**Work to be completed**
Write out the whole listing again, exactly as given.

====== Data for processing ======

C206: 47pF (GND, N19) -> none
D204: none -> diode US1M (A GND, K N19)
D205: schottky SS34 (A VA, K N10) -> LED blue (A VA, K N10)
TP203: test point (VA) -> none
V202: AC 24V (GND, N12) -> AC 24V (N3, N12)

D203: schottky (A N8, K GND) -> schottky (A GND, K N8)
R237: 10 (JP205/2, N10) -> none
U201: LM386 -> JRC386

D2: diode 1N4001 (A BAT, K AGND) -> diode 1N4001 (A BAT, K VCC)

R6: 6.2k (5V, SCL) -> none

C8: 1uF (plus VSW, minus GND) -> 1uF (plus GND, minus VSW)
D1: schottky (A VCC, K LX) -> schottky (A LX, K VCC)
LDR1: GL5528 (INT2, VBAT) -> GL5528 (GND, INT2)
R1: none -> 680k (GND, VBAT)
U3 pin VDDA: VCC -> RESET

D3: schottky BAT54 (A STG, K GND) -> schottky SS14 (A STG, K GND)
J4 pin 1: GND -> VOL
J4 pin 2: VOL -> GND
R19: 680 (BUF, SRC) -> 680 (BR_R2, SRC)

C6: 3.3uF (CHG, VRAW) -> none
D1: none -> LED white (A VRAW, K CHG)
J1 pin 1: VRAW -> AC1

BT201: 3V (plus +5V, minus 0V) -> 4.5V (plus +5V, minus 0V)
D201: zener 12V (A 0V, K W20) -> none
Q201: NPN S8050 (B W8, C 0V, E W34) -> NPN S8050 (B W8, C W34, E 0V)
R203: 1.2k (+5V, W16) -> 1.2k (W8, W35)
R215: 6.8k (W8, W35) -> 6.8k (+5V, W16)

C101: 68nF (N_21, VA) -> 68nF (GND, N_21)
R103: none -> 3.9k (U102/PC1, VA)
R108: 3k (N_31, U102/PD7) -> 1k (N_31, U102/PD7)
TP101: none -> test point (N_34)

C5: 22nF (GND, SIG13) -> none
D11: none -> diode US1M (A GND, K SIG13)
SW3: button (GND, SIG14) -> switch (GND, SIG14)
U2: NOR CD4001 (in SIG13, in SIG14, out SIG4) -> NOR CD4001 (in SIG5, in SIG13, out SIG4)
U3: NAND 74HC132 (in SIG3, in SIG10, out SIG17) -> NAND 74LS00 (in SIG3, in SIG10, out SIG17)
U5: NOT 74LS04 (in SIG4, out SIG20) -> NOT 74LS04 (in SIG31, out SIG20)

======

**Result of the task**
C206: 47pF (GND, N19) -> none
D204: none -> diode US1M (A GND, K N19)
D205: schottky SS34 (A VA, K N10) -> LED blue (A VA, K N10)
TP203: test point (VA) -> none
V202: AC 24V (GND, N12) -> AC 24V (N3, N12)

D203: schottky (A N8, K GND) -> schottky (A GND, K N8)
R237: 10 (JP205/2, N10) -> none
U201: LM386 -> JRC386

D2: diode 1N4001 (A BAT, K AGND) -> diode 1N4001 (A BAT, K VCC)

R6: 6.2k (5V, SCL) -> none

C8: 1uF (plus VSW, minus GND) -> 1uF (plus GND, minus VSW)
D1: schottky (A VCC, K LX) -> schottky (A LX, K VCC)
LDR1: GL5528 (INT2, VBAT) -> GL5528 (GND, INT2)
R1: none -> 680k (GND, VBAT)
U3 pin VDDA: VCC -> RESET

D3: schottky BAT54 (A STG, K GND) -> schottky SS14 (A STG, K GND)
J4 pin 1: GND -> VOL
J4 pin 2: VOL -> GND
R19: 680 (BUF, SRC) -> 680 (BR_R2, SRC)

C6: 3.3uF (CHG, VRAW) -> none
D1: none -> LED white (A VRAW, K CHG)
J1 pin 1: VRAW -> AC1

BT201: 3V (plus +5V, minus 0V) -> 4.5V (plus +5V, minus 0V)
D201: zener 12V (A 0V, K W20) -> none
Q201: NPN S8050 (B W8, C 0V, E W34) -> NPN S8050 (B W8, C W34, E 0V)
R203: 1.2k (+5V, W16) -> 1.2k (W8, W35)
R215: 6.8k (W8, W35) -> 6.8k (+5V, W16)

C101: 68nF (N_21, VA) -> 68nF (GND, N_21)
R103: none -> 3.9k (U102/PC1, VA)
R108: 3k (N_31, U102/PD7) -> 1k (N_31, U102/PD7)
TP101: none -> test point (N_34)

C5: 22nF (GND, SIG13) -> none
D11: none -> diode US1M (A GND, K SIG13)
SW3: button (GND, SIG14) -> switch (GND, SIG14)
U2: NOR CD4001 (in SIG13, in SIG14, out SIG4) -> NOR CD4001 (in SIG5, in SIG13, out SIG4)
U3: NAND 74HC132 (in SIG3, in SIG10, out SIG17) -> NAND 74LS00 (in SIG3, in SIG10, out SIG17)
U5: NOT 74LS04 (in SIG4, out SIG20) -> NOT 74LS04 (in SIG31, out SIG20)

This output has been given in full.